(Scene comparison data)
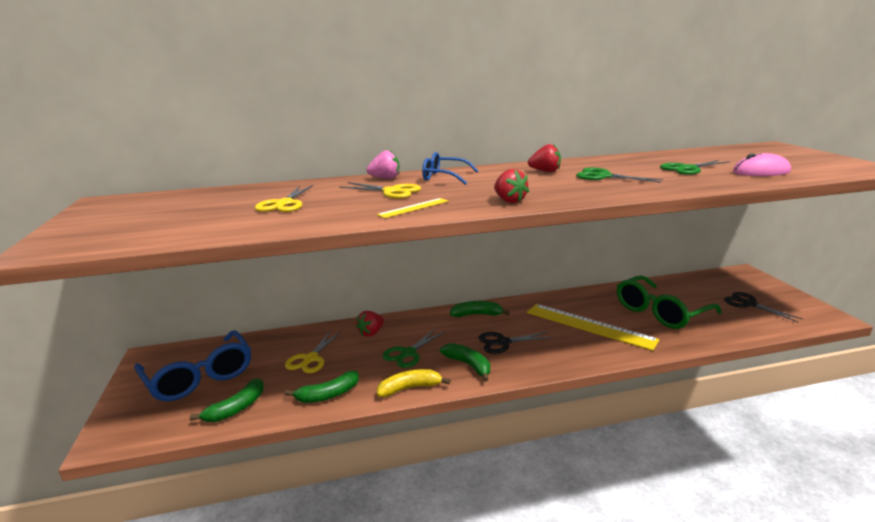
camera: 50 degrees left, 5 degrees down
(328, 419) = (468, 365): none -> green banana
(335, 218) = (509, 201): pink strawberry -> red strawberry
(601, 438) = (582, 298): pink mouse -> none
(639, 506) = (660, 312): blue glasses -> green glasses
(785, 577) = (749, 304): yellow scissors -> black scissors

• Goal of the exercise:
Output the line containing "(601, 438) = (582, 298): pink mouse -> none" and each line after it through the close of the entries, unchanged and with no other lines.

• Result of this exercise:
(601, 438) = (582, 298): pink mouse -> none
(639, 506) = (660, 312): blue glasses -> green glasses
(785, 577) = (749, 304): yellow scissors -> black scissors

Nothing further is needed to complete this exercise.